**Required action:**
Give back each line of the material that contains the word "brick".

[Source records Boundary: Start]

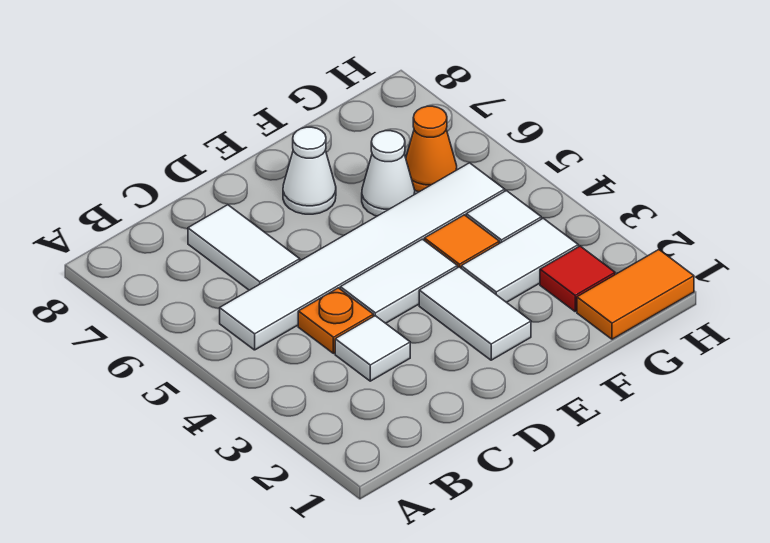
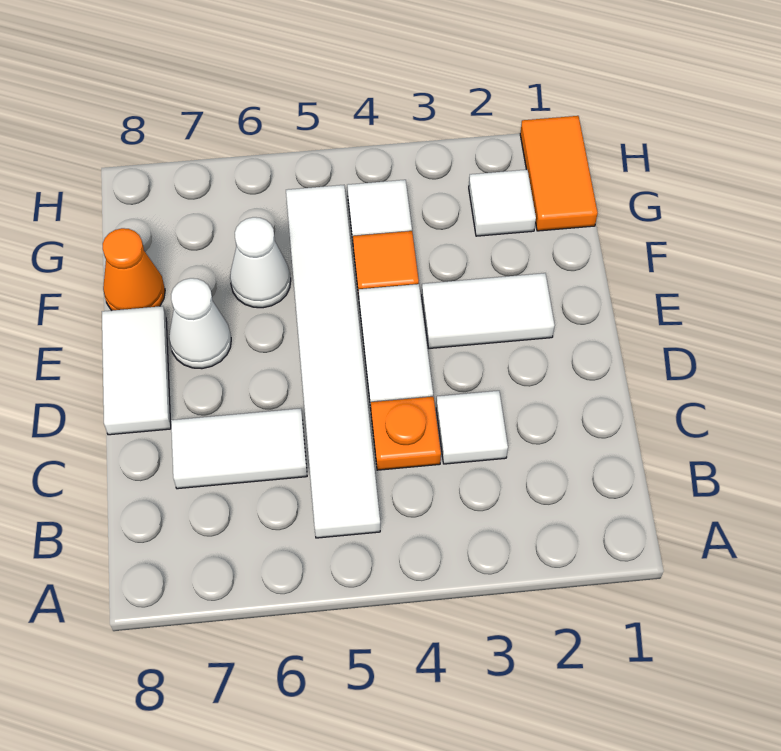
white tile F3:G3 level 1 -> white tile D8:E8 level 1
red tile G2 level 1 -> white tile G2 level 1
orange cone G6 level 1 -> orange cone F8 level 1

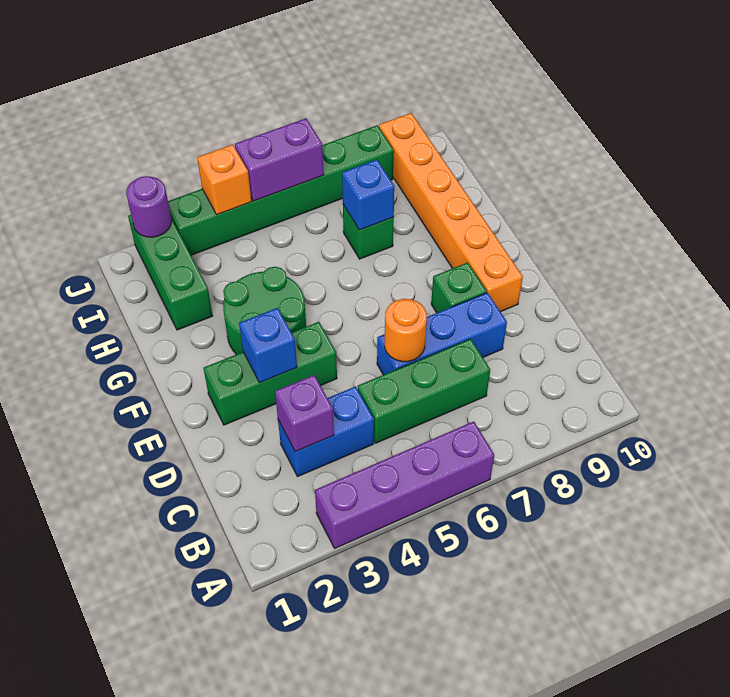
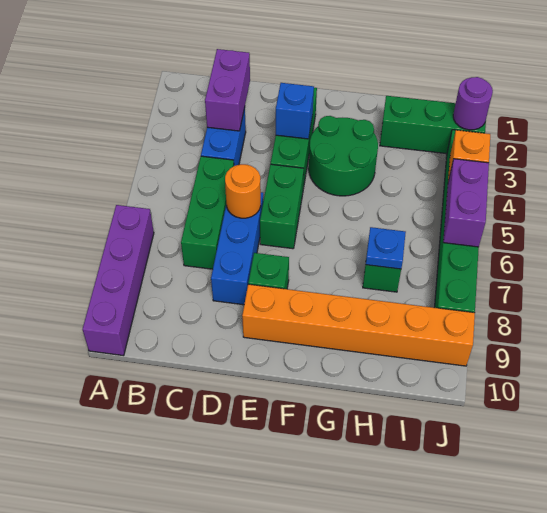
purple brick A3:A6 level 1 -> purple brick A7:A10 level 1
purple brick C3 level 2 -> purple brick C2:C3 level 2
none -> green brick E5:E6 level 1
blue brick H7 level 2 -> blue plate H7 level 2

[Source records Boundary: End]

**Result of this task:**
purple brick A3:A6 level 1 -> purple brick A7:A10 level 1
purple brick C3 level 2 -> purple brick C2:C3 level 2
none -> green brick E5:E6 level 1
blue brick H7 level 2 -> blue plate H7 level 2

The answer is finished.